+++ Data for review
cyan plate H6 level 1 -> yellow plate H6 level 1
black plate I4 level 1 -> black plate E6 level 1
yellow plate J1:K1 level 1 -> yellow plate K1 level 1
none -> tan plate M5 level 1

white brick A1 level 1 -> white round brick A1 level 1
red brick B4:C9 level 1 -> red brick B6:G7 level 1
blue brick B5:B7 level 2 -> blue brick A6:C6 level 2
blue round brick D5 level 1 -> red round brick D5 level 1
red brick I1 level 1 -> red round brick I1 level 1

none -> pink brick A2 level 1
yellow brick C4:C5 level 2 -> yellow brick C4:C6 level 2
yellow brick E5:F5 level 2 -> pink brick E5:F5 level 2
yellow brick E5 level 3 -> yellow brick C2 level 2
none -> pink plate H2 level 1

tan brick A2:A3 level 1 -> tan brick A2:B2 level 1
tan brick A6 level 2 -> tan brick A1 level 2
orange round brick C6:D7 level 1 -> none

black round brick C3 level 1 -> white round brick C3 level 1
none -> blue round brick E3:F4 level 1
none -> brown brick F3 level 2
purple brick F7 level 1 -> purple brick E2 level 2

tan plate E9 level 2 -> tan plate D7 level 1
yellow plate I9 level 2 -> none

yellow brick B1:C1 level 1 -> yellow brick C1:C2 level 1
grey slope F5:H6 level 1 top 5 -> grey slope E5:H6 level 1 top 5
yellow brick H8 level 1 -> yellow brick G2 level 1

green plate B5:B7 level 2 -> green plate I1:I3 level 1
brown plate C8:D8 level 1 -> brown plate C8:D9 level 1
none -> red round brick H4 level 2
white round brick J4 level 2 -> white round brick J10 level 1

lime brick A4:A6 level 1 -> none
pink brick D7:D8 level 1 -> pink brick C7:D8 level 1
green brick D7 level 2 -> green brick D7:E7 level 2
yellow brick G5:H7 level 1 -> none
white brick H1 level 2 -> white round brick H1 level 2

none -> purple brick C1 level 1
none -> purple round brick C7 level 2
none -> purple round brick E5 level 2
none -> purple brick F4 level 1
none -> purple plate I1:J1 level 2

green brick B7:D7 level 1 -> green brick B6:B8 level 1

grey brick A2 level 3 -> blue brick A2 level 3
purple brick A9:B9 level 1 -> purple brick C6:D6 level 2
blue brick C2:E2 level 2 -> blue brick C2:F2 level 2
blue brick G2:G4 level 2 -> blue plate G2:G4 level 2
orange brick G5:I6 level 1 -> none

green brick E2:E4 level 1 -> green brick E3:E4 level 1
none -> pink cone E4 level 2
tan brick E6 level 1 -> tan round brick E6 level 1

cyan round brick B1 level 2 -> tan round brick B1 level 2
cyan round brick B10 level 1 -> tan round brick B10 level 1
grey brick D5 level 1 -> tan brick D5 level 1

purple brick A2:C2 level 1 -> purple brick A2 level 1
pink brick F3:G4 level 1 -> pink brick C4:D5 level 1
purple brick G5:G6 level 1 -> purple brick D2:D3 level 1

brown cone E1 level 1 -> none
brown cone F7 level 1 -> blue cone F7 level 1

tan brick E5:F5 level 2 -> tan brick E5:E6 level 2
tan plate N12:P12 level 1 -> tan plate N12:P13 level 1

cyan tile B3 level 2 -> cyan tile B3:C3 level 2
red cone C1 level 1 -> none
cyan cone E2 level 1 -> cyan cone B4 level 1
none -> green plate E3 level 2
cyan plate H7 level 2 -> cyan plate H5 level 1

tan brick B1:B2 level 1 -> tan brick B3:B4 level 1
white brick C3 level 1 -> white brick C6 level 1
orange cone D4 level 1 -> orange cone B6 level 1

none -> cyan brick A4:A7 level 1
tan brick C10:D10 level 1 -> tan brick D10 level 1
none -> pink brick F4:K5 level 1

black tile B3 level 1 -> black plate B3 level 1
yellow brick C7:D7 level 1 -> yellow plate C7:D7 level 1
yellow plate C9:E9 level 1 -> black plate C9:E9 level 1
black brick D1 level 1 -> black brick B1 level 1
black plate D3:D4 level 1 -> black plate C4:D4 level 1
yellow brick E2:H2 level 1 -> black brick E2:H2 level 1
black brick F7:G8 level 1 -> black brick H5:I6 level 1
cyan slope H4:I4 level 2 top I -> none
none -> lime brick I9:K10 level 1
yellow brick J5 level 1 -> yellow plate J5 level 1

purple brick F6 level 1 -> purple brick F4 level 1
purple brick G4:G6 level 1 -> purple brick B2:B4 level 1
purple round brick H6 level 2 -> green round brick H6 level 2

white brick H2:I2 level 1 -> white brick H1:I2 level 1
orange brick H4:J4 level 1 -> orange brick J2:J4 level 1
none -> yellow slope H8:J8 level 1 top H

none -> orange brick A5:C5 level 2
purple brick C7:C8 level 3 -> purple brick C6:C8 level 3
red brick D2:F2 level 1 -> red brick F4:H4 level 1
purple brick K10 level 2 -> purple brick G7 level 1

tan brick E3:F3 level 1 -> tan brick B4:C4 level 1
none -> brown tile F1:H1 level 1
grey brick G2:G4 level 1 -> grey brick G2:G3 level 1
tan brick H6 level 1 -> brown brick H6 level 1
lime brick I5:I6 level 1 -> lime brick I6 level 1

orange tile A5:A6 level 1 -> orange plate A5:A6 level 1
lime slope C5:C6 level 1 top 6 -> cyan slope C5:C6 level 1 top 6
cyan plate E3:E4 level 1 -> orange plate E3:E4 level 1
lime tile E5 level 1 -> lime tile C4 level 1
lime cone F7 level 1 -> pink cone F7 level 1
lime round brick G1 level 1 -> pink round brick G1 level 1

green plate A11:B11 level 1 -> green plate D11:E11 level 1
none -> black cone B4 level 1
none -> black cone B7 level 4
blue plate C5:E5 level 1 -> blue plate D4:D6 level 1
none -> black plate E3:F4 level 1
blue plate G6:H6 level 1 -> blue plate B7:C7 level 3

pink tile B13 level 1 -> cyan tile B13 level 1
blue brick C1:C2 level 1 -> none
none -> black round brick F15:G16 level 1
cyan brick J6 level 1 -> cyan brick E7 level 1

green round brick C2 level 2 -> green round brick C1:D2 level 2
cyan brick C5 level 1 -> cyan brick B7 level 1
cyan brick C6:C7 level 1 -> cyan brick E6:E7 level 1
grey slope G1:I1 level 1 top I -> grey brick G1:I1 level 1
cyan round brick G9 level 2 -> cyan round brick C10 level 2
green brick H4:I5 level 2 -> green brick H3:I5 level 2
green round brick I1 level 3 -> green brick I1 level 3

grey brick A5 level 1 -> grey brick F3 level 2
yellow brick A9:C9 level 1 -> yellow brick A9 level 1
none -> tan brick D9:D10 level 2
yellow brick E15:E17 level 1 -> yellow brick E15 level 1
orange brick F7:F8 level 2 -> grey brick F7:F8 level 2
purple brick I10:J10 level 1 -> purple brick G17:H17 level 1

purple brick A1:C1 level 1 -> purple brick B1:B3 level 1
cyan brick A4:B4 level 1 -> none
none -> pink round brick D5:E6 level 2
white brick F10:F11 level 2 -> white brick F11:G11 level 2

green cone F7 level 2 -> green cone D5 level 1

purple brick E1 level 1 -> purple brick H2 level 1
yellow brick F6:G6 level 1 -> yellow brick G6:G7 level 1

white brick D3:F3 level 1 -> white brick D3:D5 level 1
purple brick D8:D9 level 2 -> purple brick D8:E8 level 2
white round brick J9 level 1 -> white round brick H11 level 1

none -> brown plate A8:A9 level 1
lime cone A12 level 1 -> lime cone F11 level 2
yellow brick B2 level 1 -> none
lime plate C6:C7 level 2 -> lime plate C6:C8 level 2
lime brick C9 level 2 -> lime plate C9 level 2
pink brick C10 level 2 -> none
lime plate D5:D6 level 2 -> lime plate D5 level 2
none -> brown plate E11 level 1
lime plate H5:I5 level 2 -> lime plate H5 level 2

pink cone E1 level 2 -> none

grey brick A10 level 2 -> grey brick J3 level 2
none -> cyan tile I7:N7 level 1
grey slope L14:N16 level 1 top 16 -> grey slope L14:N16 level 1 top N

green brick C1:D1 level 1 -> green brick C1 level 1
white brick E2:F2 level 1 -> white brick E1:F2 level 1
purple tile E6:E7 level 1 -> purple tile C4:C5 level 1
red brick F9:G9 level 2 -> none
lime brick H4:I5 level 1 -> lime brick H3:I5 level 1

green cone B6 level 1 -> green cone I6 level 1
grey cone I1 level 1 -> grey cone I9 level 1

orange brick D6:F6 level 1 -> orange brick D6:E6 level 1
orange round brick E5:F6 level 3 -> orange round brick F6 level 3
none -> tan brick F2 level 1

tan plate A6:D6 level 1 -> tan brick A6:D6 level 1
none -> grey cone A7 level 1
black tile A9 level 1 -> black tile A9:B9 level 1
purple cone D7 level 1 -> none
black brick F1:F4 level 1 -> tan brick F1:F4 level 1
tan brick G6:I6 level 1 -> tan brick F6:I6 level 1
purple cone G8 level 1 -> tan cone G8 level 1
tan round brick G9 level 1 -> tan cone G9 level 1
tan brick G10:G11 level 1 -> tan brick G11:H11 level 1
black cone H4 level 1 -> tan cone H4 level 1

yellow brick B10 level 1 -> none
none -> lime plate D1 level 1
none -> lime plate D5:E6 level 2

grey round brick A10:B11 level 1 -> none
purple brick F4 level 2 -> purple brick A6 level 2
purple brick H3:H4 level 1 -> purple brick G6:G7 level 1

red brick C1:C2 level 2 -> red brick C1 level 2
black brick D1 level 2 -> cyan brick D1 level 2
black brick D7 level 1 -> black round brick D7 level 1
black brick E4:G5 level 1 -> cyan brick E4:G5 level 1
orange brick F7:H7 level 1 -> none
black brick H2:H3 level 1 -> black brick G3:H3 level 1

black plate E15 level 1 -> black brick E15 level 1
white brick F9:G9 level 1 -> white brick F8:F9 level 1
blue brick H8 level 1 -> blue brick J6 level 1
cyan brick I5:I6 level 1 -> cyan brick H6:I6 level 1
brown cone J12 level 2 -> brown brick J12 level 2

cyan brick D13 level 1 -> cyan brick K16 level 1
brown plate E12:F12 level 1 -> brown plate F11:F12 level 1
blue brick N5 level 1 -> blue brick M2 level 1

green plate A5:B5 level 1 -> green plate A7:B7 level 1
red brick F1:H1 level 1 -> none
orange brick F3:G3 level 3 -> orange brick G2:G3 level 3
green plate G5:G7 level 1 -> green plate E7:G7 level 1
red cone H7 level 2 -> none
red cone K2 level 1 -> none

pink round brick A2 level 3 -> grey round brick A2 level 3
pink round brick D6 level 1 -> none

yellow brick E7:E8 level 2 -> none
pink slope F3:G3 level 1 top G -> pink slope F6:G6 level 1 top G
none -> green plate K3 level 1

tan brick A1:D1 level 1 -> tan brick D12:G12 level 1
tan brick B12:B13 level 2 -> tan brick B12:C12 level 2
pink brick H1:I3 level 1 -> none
++++++
§ Work required:
Please copy every line from the entries that includes the word "brown".

§ Result:
none -> brown brick F3 level 2
brown plate C8:D8 level 1 -> brown plate C8:D9 level 1
brown cone E1 level 1 -> none
brown cone F7 level 1 -> blue cone F7 level 1
none -> brown tile F1:H1 level 1
tan brick H6 level 1 -> brown brick H6 level 1
none -> brown plate A8:A9 level 1
none -> brown plate E11 level 1
brown cone J12 level 2 -> brown brick J12 level 2
brown plate E12:F12 level 1 -> brown plate F11:F12 level 1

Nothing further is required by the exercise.